[Activity] Among the lines below, copy each one in which "tile" appears.

[Data extract]

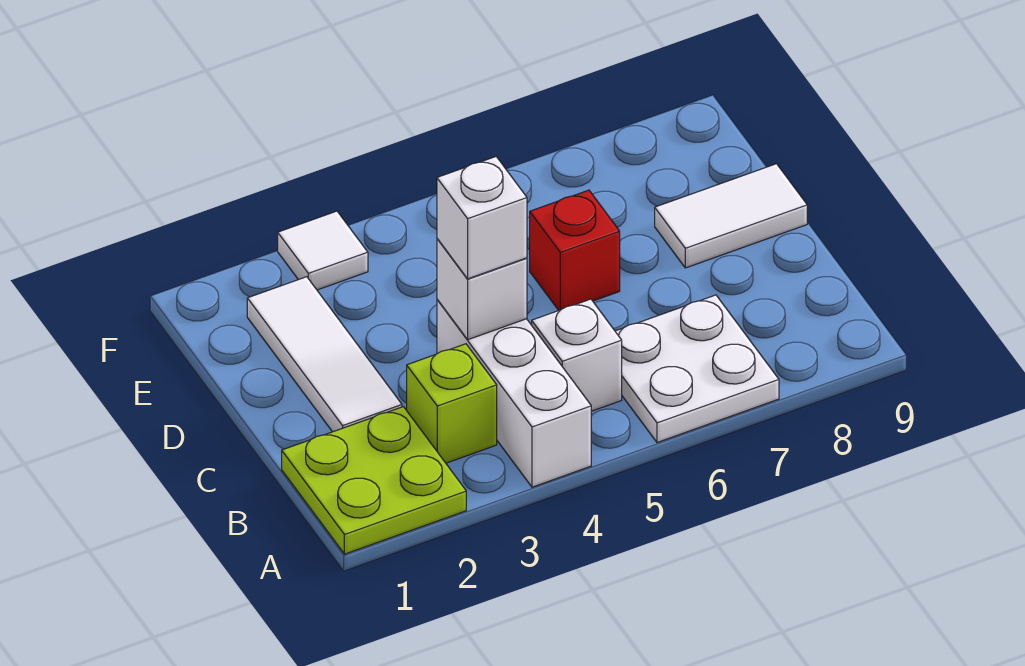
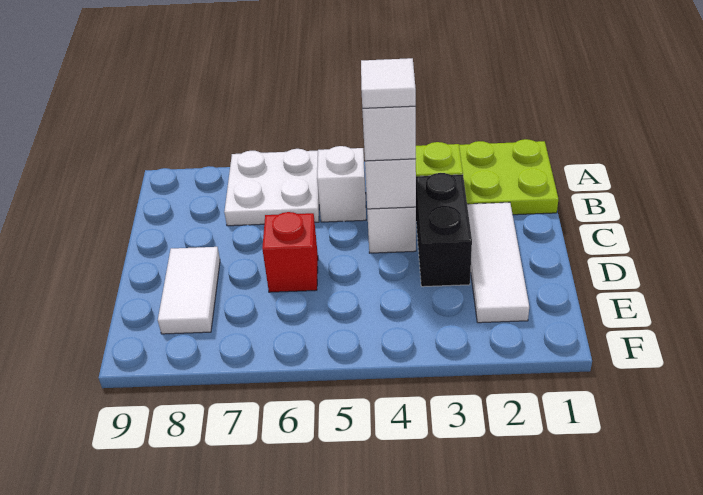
none -> black brick C3:D3 level 1
white tile D8:D9 level 1 -> white tile D8:E8 level 1
white tile F3 level 1 -> white tile C4 level 4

[Result]
white tile D8:D9 level 1 -> white tile D8:E8 level 1
white tile F3 level 1 -> white tile C4 level 4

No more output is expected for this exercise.